=== Begin Enclosure ===

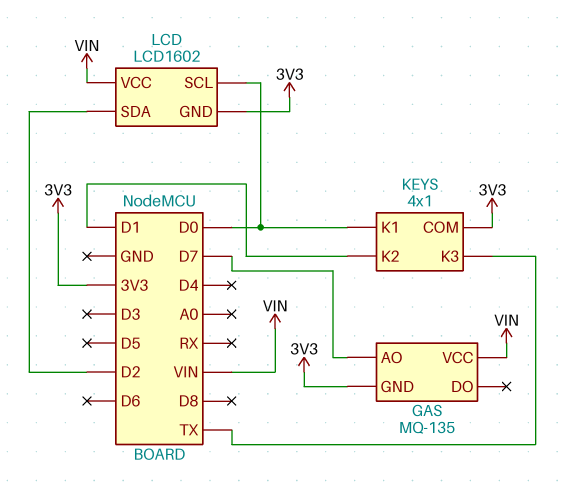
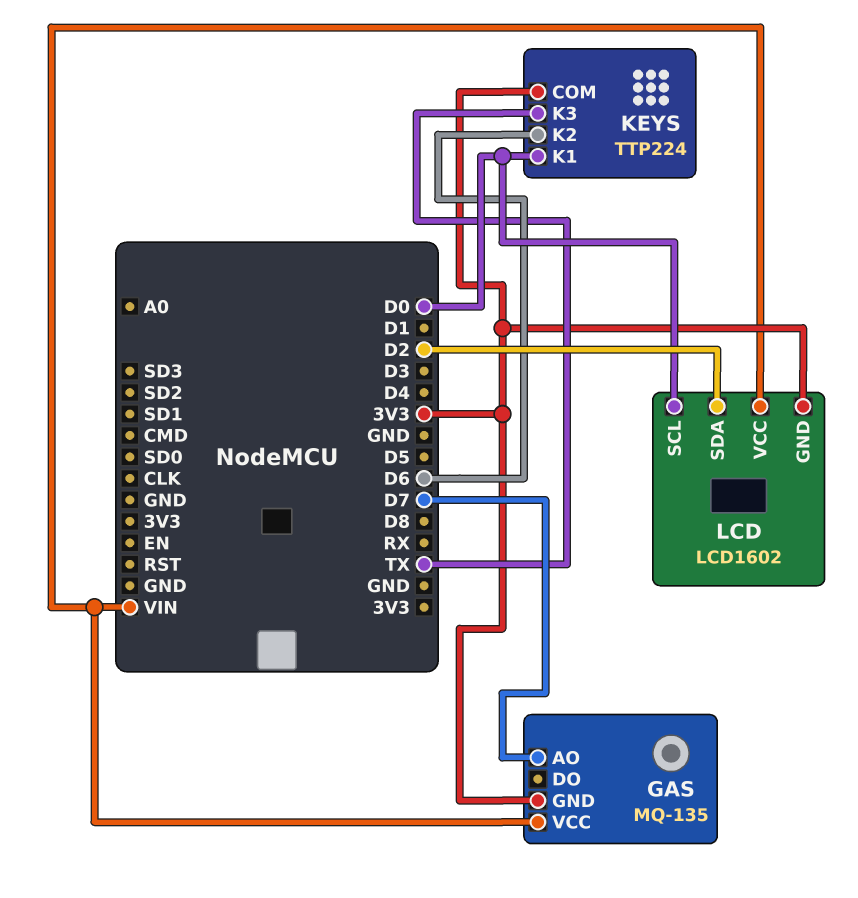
KEYS: 4x1 -> TTP224
KEYS pin K2: D1 -> D6

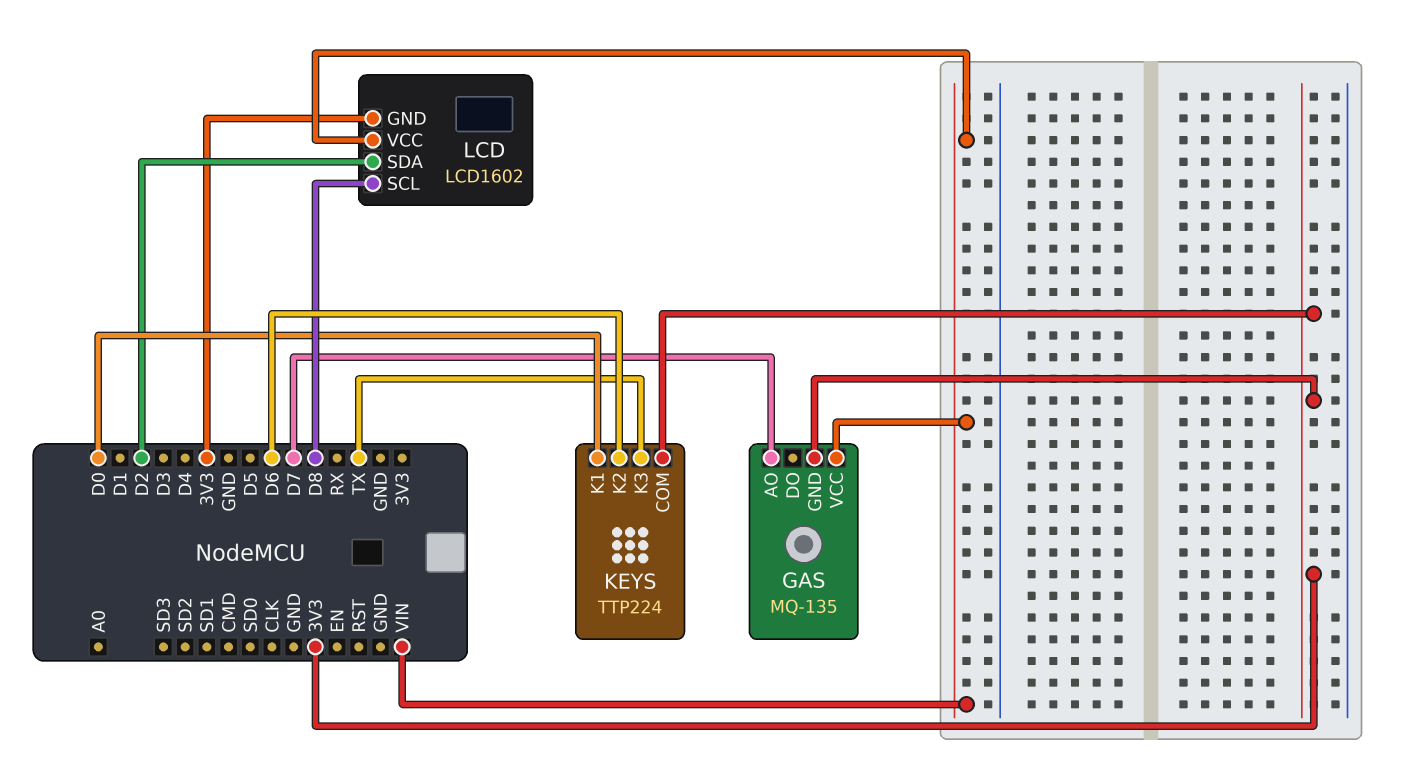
LCD pin SCL: D0 -> D8

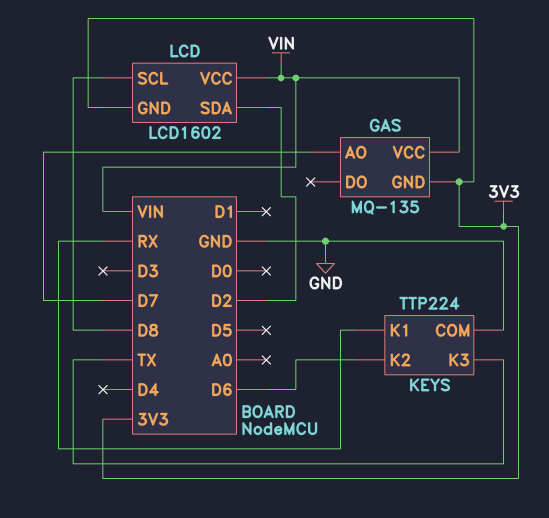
KEYS pin COM: 3V3 -> GND
KEYS pin K1: D0 -> RX

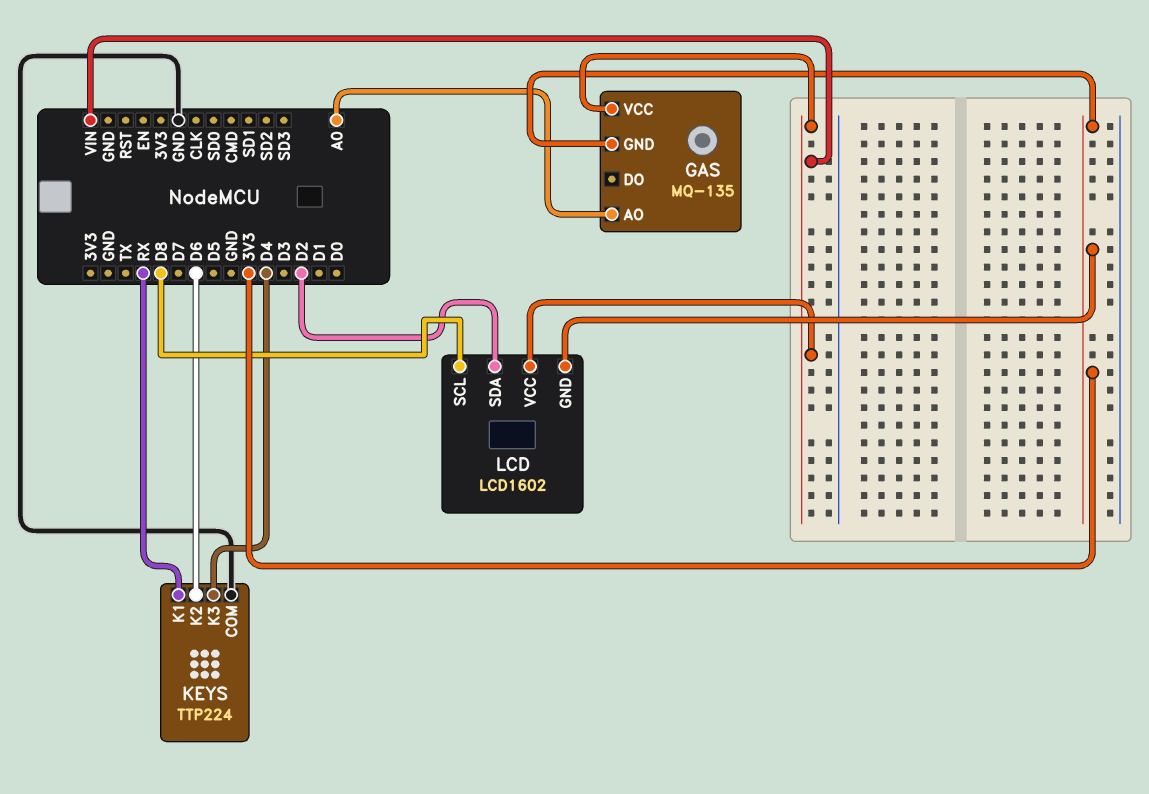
GAS pin AO: D7 -> A0
KEYS pin K3: TX -> D4

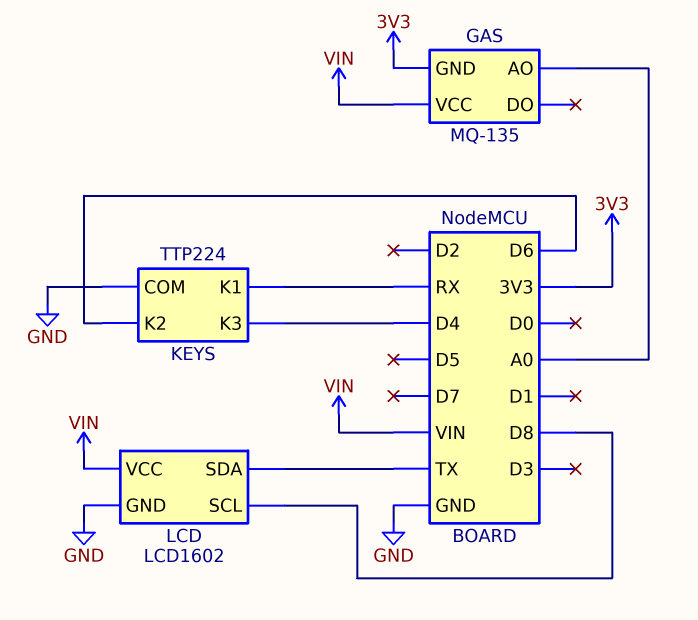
LCD pin GND: 3V3 -> GND
LCD pin SDA: D2 -> TX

=== End Enclosure ===

## Try it
Would you return the entries verbatim, minus any images?

## Answer box
KEYS: 4x1 -> TTP224
KEYS pin K2: D1 -> D6

LCD pin SCL: D0 -> D8

KEYS pin COM: 3V3 -> GND
KEYS pin K1: D0 -> RX

GAS pin AO: D7 -> A0
KEYS pin K3: TX -> D4

LCD pin GND: 3V3 -> GND
LCD pin SDA: D2 -> TX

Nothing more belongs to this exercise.